* [Problem statement] Repeat precisely the span of lines below that opens with the line containing "C1: none -> 330uF (+24V, GND)" and closes with the line containing "C7: 6.8nF (GND, JP2/2) -> 150pF (GND, JP2/2)", both included.

BEGIN

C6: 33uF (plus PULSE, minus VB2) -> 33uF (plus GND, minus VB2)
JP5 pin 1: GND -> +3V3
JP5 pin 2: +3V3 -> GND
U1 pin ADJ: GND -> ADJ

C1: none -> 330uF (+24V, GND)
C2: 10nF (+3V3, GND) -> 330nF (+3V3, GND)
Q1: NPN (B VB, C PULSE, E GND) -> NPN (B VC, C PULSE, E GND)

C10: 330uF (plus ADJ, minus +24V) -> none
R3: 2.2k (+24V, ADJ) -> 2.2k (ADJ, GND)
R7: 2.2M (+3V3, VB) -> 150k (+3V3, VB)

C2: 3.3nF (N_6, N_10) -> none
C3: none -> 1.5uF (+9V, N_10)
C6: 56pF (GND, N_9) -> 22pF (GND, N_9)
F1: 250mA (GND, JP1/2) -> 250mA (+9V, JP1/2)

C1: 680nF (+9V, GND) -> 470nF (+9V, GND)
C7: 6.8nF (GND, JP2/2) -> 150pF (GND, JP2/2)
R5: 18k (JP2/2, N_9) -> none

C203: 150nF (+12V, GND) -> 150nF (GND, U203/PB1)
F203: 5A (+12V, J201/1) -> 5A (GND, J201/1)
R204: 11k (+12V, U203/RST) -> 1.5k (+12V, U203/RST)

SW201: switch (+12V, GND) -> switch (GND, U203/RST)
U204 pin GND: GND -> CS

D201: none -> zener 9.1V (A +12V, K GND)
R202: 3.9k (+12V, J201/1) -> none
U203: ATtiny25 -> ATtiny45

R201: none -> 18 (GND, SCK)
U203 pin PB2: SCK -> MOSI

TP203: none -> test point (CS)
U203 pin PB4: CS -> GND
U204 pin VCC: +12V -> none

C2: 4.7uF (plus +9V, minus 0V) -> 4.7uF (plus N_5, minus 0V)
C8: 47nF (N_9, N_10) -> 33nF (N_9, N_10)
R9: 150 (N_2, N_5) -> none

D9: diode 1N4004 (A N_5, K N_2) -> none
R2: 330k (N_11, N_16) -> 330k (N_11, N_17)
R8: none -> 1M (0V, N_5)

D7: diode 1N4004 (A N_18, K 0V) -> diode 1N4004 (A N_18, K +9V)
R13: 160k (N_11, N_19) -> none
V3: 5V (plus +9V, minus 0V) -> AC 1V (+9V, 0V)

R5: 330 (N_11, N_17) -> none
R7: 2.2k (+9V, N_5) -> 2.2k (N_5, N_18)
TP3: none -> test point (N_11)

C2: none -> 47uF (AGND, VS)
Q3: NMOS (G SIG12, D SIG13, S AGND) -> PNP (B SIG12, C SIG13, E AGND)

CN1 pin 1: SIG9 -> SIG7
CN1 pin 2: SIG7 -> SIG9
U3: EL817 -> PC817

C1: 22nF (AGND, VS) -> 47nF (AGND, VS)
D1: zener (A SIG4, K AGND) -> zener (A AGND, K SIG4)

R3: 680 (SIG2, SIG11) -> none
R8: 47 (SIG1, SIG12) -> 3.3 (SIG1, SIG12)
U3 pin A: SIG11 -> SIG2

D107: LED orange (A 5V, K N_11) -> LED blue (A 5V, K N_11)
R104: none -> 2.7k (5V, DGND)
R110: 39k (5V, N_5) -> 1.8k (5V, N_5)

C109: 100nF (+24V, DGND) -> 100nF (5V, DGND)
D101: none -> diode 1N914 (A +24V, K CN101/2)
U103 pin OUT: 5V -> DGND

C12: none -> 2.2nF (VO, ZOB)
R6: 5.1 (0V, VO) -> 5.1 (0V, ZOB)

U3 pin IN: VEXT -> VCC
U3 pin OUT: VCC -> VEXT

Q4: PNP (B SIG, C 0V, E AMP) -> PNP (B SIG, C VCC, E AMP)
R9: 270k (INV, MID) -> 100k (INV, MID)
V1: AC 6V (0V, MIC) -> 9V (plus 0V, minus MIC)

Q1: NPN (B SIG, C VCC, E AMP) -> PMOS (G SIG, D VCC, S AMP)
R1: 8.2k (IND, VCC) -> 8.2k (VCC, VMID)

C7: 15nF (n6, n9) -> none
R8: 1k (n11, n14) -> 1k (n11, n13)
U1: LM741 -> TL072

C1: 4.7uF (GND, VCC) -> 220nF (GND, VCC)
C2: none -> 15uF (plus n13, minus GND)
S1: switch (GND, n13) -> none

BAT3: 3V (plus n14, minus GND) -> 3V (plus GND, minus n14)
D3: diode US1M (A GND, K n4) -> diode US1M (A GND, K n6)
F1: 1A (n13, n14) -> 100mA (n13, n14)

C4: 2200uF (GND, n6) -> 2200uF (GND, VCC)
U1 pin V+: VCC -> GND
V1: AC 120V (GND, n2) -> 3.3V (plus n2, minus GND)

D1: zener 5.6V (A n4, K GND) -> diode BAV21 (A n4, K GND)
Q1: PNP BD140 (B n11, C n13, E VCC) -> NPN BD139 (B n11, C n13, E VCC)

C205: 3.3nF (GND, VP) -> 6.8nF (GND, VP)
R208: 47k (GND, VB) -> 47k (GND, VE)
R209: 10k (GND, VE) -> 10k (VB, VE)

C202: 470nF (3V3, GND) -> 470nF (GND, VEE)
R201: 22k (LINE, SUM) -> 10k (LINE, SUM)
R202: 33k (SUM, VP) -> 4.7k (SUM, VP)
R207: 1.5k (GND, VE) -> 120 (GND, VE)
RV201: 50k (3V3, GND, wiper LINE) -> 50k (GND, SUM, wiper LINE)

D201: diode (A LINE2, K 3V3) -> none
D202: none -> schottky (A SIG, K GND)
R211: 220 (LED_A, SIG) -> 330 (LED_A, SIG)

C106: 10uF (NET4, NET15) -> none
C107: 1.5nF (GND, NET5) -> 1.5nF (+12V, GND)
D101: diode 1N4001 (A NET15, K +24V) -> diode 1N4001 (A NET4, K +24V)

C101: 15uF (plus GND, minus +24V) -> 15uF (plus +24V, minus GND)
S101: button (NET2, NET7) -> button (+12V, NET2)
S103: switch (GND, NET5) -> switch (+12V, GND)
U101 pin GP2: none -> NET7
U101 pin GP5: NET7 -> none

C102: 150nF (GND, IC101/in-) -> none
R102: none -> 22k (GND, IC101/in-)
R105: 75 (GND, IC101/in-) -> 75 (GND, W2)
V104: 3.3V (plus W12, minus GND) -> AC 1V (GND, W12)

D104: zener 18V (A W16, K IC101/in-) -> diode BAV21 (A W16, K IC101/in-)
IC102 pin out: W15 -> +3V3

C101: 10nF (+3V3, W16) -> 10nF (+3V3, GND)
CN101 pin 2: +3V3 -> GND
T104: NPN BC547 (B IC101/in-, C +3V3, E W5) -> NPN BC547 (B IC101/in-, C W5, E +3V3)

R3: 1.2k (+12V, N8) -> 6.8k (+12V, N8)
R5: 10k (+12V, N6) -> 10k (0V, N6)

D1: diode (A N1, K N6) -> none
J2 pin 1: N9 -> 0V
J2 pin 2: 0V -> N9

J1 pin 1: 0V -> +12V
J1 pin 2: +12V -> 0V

END

* [Response to the task]
C1: none -> 330uF (+24V, GND)
C2: 10nF (+3V3, GND) -> 330nF (+3V3, GND)
Q1: NPN (B VB, C PULSE, E GND) -> NPN (B VC, C PULSE, E GND)

C10: 330uF (plus ADJ, minus +24V) -> none
R3: 2.2k (+24V, ADJ) -> 2.2k (ADJ, GND)
R7: 2.2M (+3V3, VB) -> 150k (+3V3, VB)

C2: 3.3nF (N_6, N_10) -> none
C3: none -> 1.5uF (+9V, N_10)
C6: 56pF (GND, N_9) -> 22pF (GND, N_9)
F1: 250mA (GND, JP1/2) -> 250mA (+9V, JP1/2)

C1: 680nF (+9V, GND) -> 470nF (+9V, GND)
C7: 6.8nF (GND, JP2/2) -> 150pF (GND, JP2/2)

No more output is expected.